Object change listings
* * * *
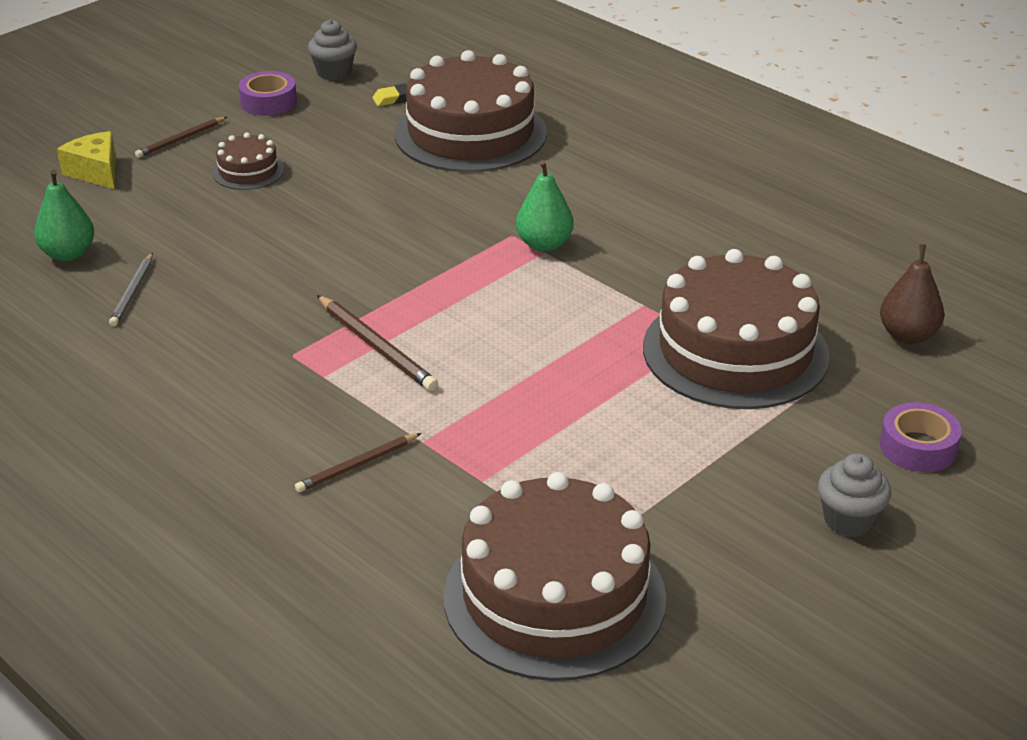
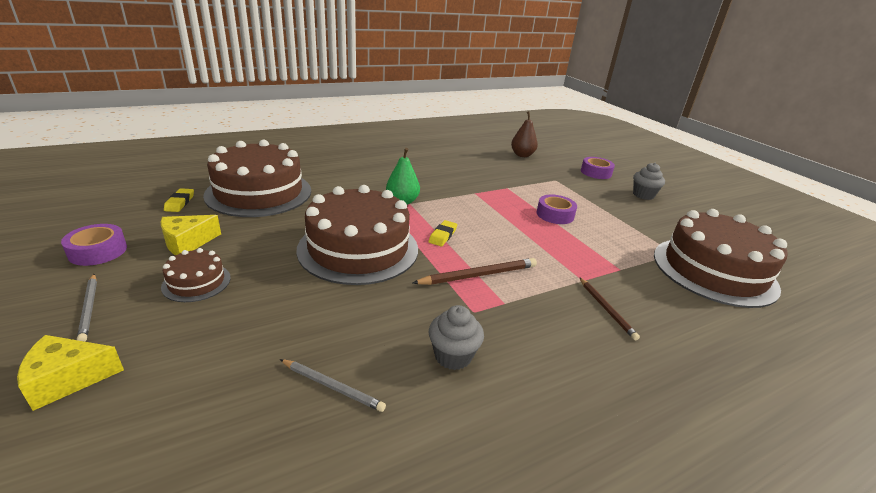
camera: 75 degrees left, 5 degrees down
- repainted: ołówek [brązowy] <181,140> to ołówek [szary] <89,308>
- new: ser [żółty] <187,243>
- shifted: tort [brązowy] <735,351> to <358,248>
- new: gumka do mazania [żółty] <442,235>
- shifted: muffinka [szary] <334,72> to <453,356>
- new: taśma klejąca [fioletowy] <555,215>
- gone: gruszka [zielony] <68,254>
* * * *
> _Problem statement_
Every line above is to be reproduced verbatim, and the pictures are to be omitted.

> _Solution below_
camera: 75 degrees left, 5 degrees down
- repainted: ołówek [brązowy] <181,140> to ołówek [szary] <89,308>
- new: ser [żółty] <187,243>
- shifted: tort [brązowy] <735,351> to <358,248>
- new: gumka do mazania [żółty] <442,235>
- shifted: muffinka [szary] <334,72> to <453,356>
- new: taśma klejąca [fioletowy] <555,215>
- gone: gruszka [zielony] <68,254>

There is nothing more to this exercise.